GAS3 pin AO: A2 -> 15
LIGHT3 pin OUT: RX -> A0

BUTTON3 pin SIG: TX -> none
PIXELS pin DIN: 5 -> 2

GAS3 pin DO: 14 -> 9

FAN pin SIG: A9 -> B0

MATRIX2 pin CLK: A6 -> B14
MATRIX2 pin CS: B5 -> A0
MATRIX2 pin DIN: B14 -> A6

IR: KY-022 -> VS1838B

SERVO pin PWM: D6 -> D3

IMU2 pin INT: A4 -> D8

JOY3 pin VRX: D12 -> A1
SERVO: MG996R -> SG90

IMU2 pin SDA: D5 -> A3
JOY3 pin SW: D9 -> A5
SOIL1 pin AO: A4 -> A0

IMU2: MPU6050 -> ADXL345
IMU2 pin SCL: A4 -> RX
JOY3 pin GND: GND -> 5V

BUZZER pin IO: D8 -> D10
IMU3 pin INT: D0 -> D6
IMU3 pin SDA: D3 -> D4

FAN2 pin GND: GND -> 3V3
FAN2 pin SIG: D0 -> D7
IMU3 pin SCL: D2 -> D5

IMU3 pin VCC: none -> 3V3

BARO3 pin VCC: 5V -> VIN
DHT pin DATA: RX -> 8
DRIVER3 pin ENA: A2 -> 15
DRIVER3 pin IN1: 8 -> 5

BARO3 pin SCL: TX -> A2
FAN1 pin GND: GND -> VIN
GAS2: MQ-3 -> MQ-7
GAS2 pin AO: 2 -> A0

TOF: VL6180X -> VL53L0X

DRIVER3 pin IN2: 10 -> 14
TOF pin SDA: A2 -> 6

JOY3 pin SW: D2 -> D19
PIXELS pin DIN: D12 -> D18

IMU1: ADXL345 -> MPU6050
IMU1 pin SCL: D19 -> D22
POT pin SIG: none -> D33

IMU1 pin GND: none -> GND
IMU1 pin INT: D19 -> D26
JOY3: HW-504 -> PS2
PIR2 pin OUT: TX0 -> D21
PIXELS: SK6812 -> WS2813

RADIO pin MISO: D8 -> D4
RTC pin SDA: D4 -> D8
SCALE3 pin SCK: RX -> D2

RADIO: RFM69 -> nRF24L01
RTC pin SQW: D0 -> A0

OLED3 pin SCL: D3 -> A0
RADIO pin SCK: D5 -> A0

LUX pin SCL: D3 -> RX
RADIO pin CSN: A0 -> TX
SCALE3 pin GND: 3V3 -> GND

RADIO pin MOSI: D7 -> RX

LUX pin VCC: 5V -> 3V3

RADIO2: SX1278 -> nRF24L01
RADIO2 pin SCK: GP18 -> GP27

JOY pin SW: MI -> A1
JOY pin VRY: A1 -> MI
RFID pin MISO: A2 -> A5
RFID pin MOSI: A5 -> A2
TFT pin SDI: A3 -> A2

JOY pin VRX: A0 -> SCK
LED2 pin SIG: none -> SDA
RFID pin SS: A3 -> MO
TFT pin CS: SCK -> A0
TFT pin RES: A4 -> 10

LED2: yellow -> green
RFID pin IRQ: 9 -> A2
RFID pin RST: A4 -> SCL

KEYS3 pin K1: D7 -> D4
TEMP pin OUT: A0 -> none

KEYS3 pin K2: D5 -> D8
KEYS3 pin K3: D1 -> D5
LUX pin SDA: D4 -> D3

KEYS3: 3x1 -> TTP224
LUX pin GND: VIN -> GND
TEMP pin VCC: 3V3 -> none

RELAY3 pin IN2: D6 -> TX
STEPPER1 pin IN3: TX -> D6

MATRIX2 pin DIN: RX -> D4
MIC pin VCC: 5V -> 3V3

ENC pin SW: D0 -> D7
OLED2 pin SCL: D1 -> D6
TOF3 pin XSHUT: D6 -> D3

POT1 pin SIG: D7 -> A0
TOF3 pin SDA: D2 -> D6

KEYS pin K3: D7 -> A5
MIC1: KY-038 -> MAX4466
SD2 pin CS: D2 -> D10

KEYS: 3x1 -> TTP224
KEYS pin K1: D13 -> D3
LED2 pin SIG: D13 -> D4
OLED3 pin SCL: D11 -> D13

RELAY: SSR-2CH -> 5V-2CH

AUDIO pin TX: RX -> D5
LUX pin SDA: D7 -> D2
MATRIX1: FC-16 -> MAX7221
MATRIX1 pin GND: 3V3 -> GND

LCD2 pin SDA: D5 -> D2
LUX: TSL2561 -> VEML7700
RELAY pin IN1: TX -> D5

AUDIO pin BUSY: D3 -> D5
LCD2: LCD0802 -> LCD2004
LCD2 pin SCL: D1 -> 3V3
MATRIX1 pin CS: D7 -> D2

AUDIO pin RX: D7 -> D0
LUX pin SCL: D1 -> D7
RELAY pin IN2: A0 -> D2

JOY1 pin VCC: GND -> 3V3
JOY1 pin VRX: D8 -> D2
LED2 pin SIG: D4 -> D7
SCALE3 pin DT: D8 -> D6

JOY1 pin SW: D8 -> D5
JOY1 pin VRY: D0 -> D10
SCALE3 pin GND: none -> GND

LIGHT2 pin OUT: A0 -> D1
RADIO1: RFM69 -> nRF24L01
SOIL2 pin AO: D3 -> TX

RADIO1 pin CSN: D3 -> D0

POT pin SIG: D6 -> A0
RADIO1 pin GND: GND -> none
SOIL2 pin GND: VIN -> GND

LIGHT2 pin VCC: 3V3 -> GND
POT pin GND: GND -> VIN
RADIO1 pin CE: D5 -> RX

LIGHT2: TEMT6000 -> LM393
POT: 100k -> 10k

========================

§ Activity
Repeat the material from above exactly, word for word.

§ Answer below
GAS3 pin AO: A2 -> 15
LIGHT3 pin OUT: RX -> A0

BUTTON3 pin SIG: TX -> none
PIXELS pin DIN: 5 -> 2

GAS3 pin DO: 14 -> 9

FAN pin SIG: A9 -> B0

MATRIX2 pin CLK: A6 -> B14
MATRIX2 pin CS: B5 -> A0
MATRIX2 pin DIN: B14 -> A6

IR: KY-022 -> VS1838B

SERVO pin PWM: D6 -> D3

IMU2 pin INT: A4 -> D8

JOY3 pin VRX: D12 -> A1
SERVO: MG996R -> SG90

IMU2 pin SDA: D5 -> A3
JOY3 pin SW: D9 -> A5
SOIL1 pin AO: A4 -> A0

IMU2: MPU6050 -> ADXL345
IMU2 pin SCL: A4 -> RX
JOY3 pin GND: GND -> 5V

BUZZER pin IO: D8 -> D10
IMU3 pin INT: D0 -> D6
IMU3 pin SDA: D3 -> D4

FAN2 pin GND: GND -> 3V3
FAN2 pin SIG: D0 -> D7
IMU3 pin SCL: D2 -> D5

IMU3 pin VCC: none -> 3V3

BARO3 pin VCC: 5V -> VIN
DHT pin DATA: RX -> 8
DRIVER3 pin ENA: A2 -> 15
DRIVER3 pin IN1: 8 -> 5

BARO3 pin SCL: TX -> A2
FAN1 pin GND: GND -> VIN
GAS2: MQ-3 -> MQ-7
GAS2 pin AO: 2 -> A0

TOF: VL6180X -> VL53L0X

DRIVER3 pin IN2: 10 -> 14
TOF pin SDA: A2 -> 6

JOY3 pin SW: D2 -> D19
PIXELS pin DIN: D12 -> D18

IMU1: ADXL345 -> MPU6050
IMU1 pin SCL: D19 -> D22
POT pin SIG: none -> D33

IMU1 pin GND: none -> GND
IMU1 pin INT: D19 -> D26
JOY3: HW-504 -> PS2
PIR2 pin OUT: TX0 -> D21
PIXELS: SK6812 -> WS2813

RADIO pin MISO: D8 -> D4
RTC pin SDA: D4 -> D8
SCALE3 pin SCK: RX -> D2

RADIO: RFM69 -> nRF24L01
RTC pin SQW: D0 -> A0

OLED3 pin SCL: D3 -> A0
RADIO pin SCK: D5 -> A0

LUX pin SCL: D3 -> RX
RADIO pin CSN: A0 -> TX
SCALE3 pin GND: 3V3 -> GND

RADIO pin MOSI: D7 -> RX

LUX pin VCC: 5V -> 3V3

RADIO2: SX1278 -> nRF24L01
RADIO2 pin SCK: GP18 -> GP27

JOY pin SW: MI -> A1
JOY pin VRY: A1 -> MI
RFID pin MISO: A2 -> A5
RFID pin MOSI: A5 -> A2
TFT pin SDI: A3 -> A2

JOY pin VRX: A0 -> SCK
LED2 pin SIG: none -> SDA
RFID pin SS: A3 -> MO
TFT pin CS: SCK -> A0
TFT pin RES: A4 -> 10

LED2: yellow -> green
RFID pin IRQ: 9 -> A2
RFID pin RST: A4 -> SCL

KEYS3 pin K1: D7 -> D4
TEMP pin OUT: A0 -> none

KEYS3 pin K2: D5 -> D8
KEYS3 pin K3: D1 -> D5
LUX pin SDA: D4 -> D3

KEYS3: 3x1 -> TTP224
LUX pin GND: VIN -> GND
TEMP pin VCC: 3V3 -> none

RELAY3 pin IN2: D6 -> TX
STEPPER1 pin IN3: TX -> D6

MATRIX2 pin DIN: RX -> D4
MIC pin VCC: 5V -> 3V3

ENC pin SW: D0 -> D7
OLED2 pin SCL: D1 -> D6
TOF3 pin XSHUT: D6 -> D3

POT1 pin SIG: D7 -> A0
TOF3 pin SDA: D2 -> D6

KEYS pin K3: D7 -> A5
MIC1: KY-038 -> MAX4466
SD2 pin CS: D2 -> D10

KEYS: 3x1 -> TTP224
KEYS pin K1: D13 -> D3
LED2 pin SIG: D13 -> D4
OLED3 pin SCL: D11 -> D13

RELAY: SSR-2CH -> 5V-2CH

AUDIO pin TX: RX -> D5
LUX pin SDA: D7 -> D2
MATRIX1: FC-16 -> MAX7221
MATRIX1 pin GND: 3V3 -> GND

LCD2 pin SDA: D5 -> D2
LUX: TSL2561 -> VEML7700
RELAY pin IN1: TX -> D5

AUDIO pin BUSY: D3 -> D5
LCD2: LCD0802 -> LCD2004
LCD2 pin SCL: D1 -> 3V3
MATRIX1 pin CS: D7 -> D2

AUDIO pin RX: D7 -> D0
LUX pin SCL: D1 -> D7
RELAY pin IN2: A0 -> D2

JOY1 pin VCC: GND -> 3V3
JOY1 pin VRX: D8 -> D2
LED2 pin SIG: D4 -> D7
SCALE3 pin DT: D8 -> D6

JOY1 pin SW: D8 -> D5
JOY1 pin VRY: D0 -> D10
SCALE3 pin GND: none -> GND

LIGHT2 pin OUT: A0 -> D1
RADIO1: RFM69 -> nRF24L01
SOIL2 pin AO: D3 -> TX

RADIO1 pin CSN: D3 -> D0

POT pin SIG: D6 -> A0
RADIO1 pin GND: GND -> none
SOIL2 pin GND: VIN -> GND

LIGHT2 pin VCC: 3V3 -> GND
POT pin GND: GND -> VIN
RADIO1 pin CE: D5 -> RX

LIGHT2: TEMT6000 -> LM393
POT: 100k -> 10k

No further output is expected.